▶ _Data entries_
——
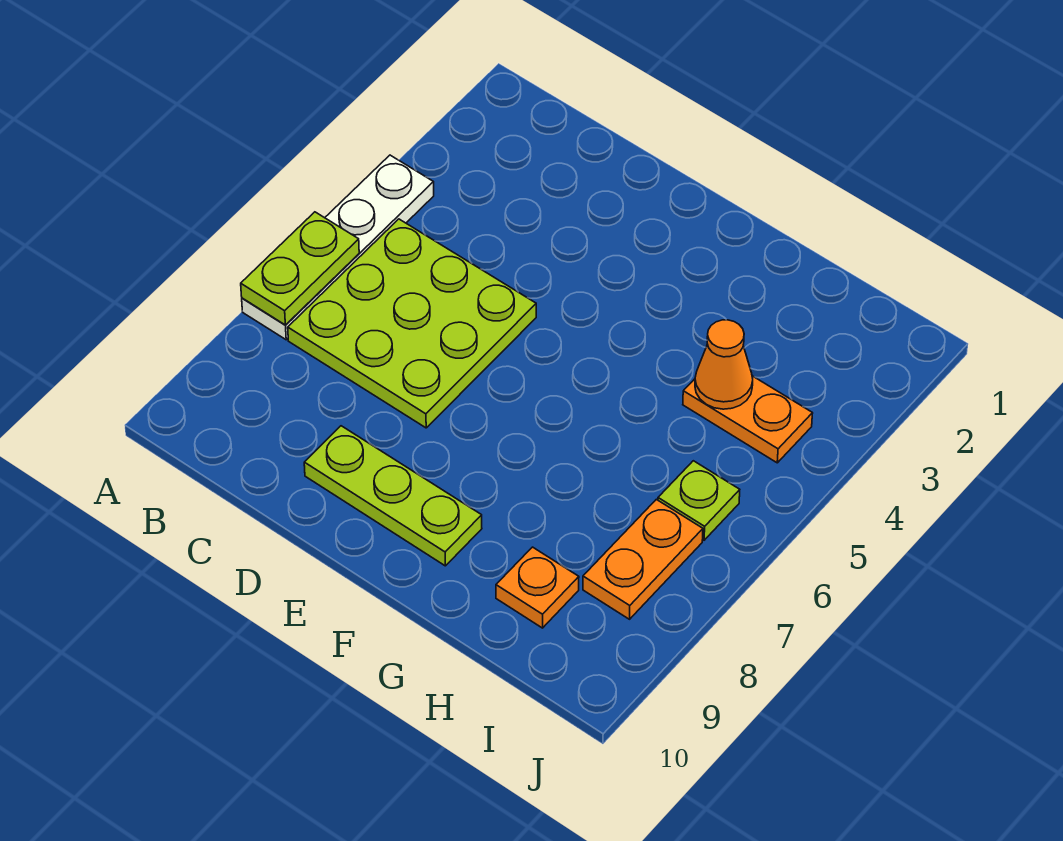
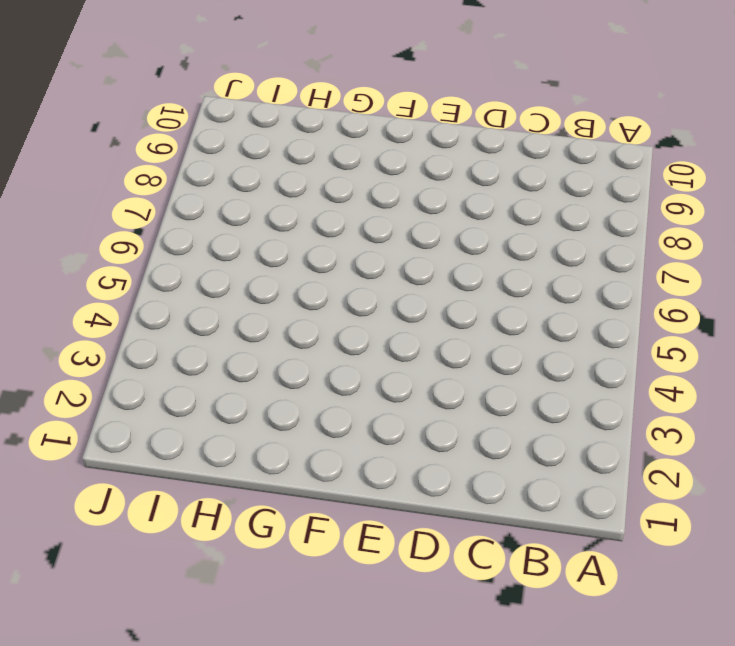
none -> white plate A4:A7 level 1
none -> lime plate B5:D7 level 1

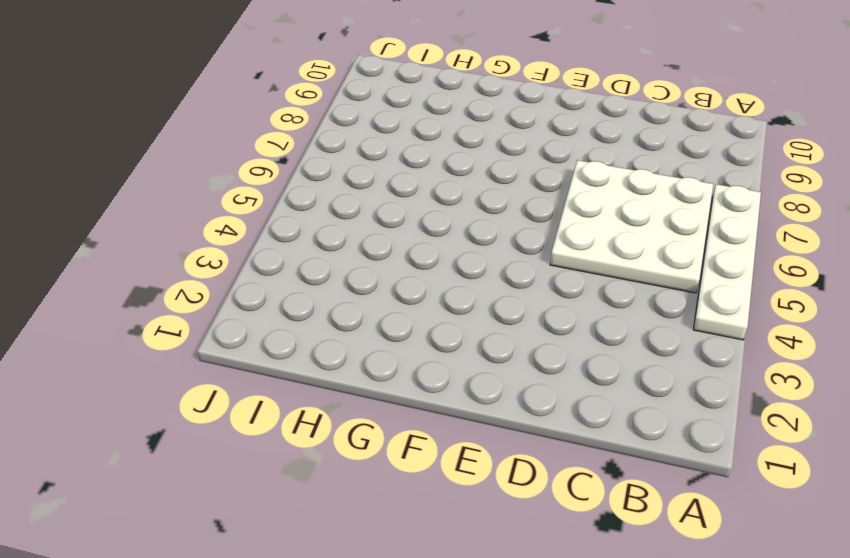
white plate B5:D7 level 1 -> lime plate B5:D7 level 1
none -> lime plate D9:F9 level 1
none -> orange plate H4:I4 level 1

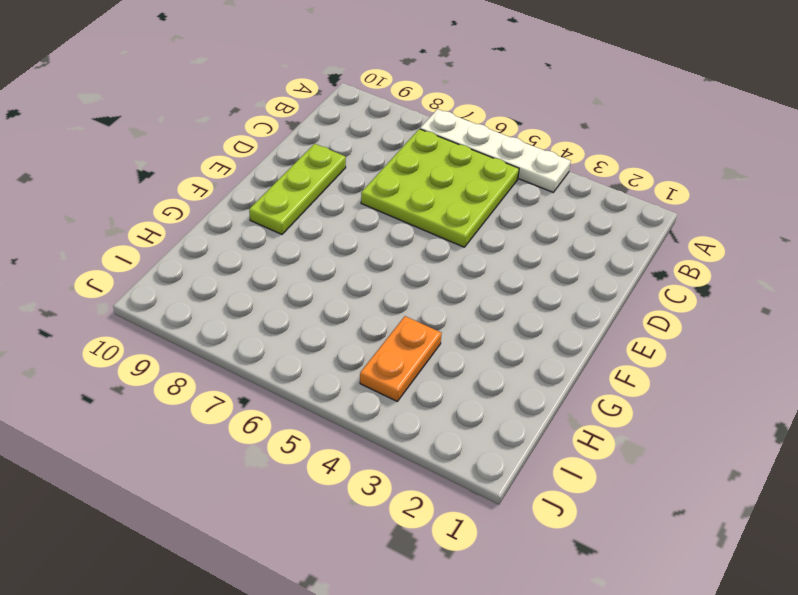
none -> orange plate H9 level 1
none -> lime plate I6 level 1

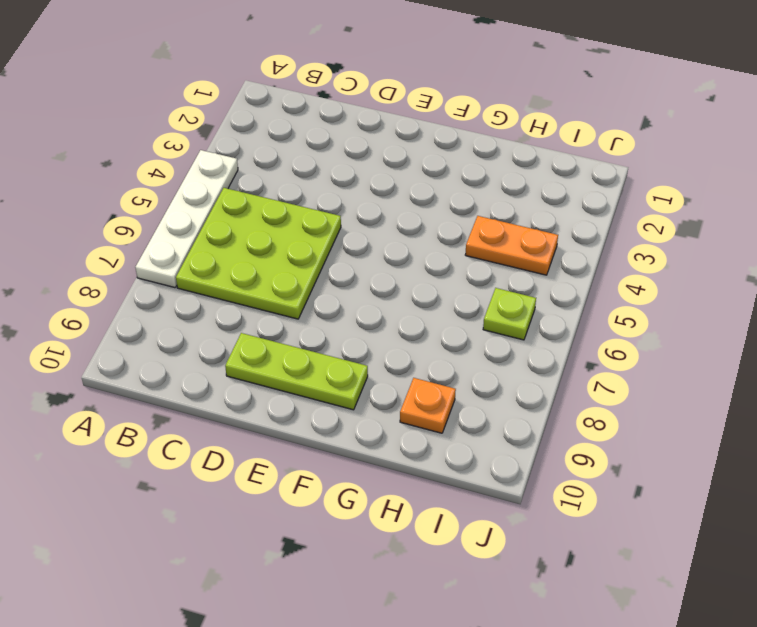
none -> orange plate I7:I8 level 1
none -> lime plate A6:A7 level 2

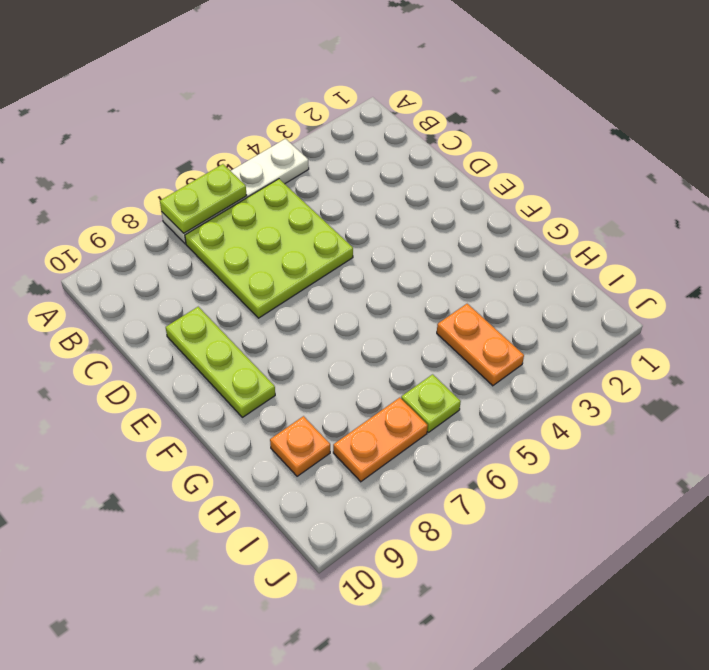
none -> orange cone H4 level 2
——
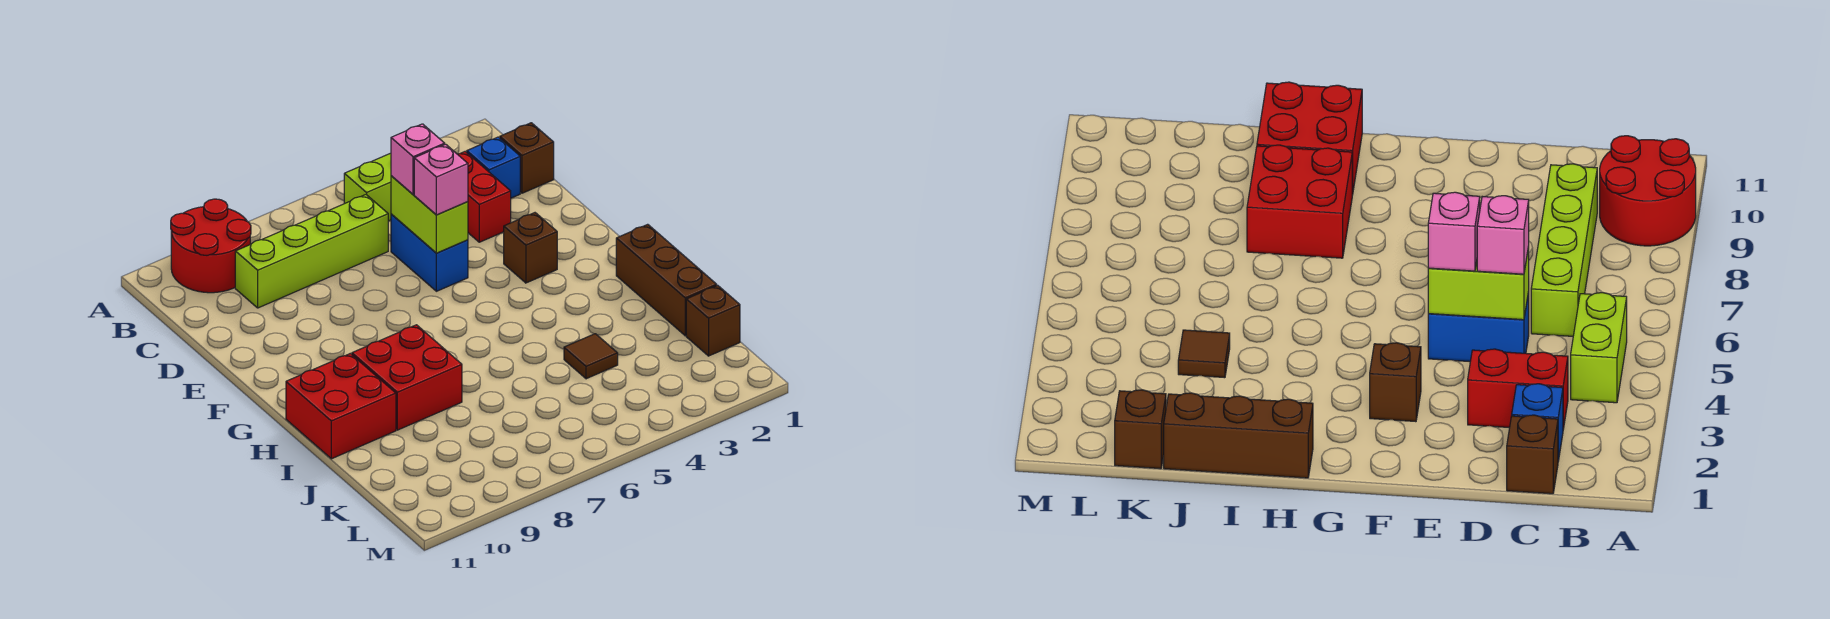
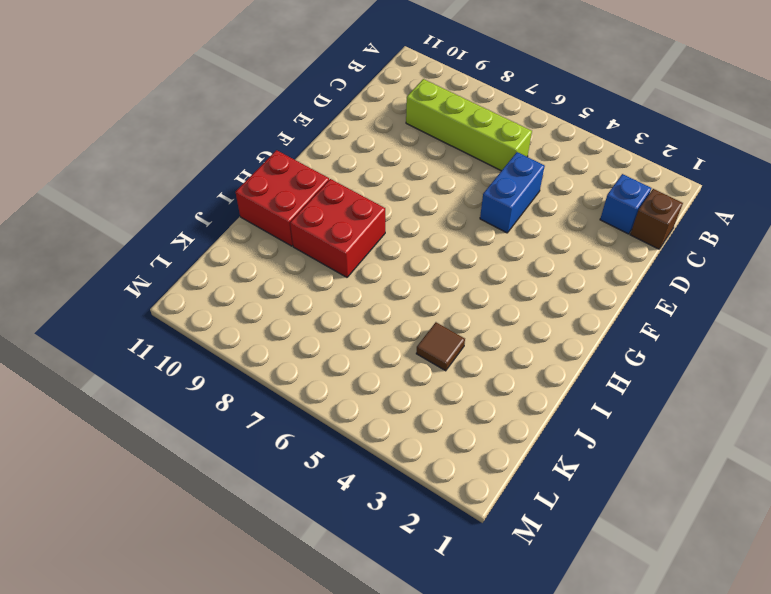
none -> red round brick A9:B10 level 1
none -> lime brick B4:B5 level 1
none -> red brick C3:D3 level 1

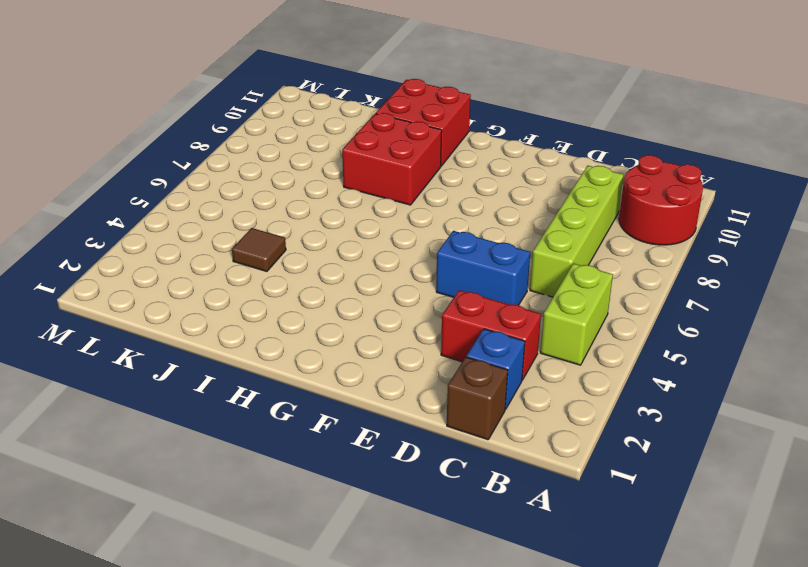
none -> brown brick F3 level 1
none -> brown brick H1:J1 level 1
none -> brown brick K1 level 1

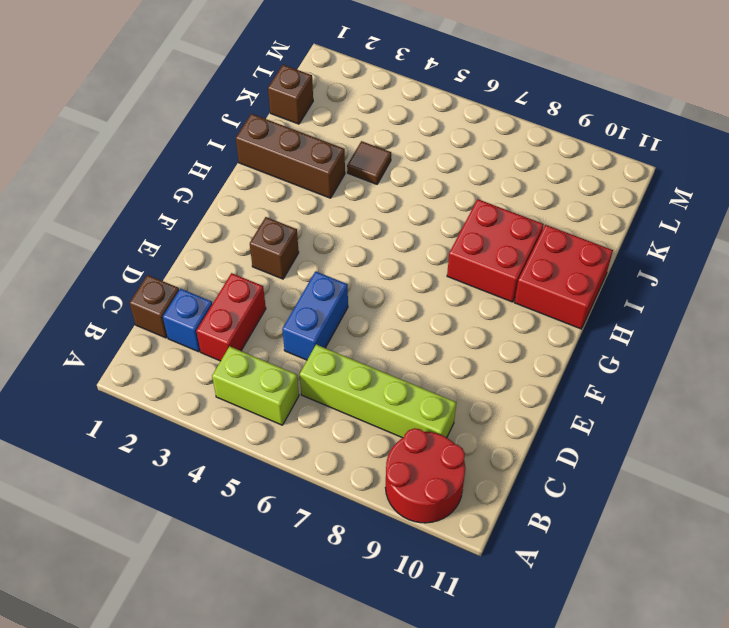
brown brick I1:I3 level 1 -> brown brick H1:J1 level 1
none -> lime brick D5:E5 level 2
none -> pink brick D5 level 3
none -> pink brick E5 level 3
——
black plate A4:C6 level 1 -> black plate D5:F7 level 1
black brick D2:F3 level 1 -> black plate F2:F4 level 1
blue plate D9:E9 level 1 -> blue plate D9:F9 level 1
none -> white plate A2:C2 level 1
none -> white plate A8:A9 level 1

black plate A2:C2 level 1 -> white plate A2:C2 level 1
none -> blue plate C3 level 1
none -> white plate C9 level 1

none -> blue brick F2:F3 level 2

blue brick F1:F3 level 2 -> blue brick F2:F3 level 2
——
Above are some records; extract exactly the lines from the one containing "none -> white plate A4:A7 level 1" through the one containing "none -> orange plate I7:I8 level 1" and drop the pictures.

▶ _SOLVED EXERCISE_
none -> white plate A4:A7 level 1
none -> lime plate B5:D7 level 1

white plate B5:D7 level 1 -> lime plate B5:D7 level 1
none -> lime plate D9:F9 level 1
none -> orange plate H4:I4 level 1

none -> orange plate H9 level 1
none -> lime plate I6 level 1

none -> orange plate I7:I8 level 1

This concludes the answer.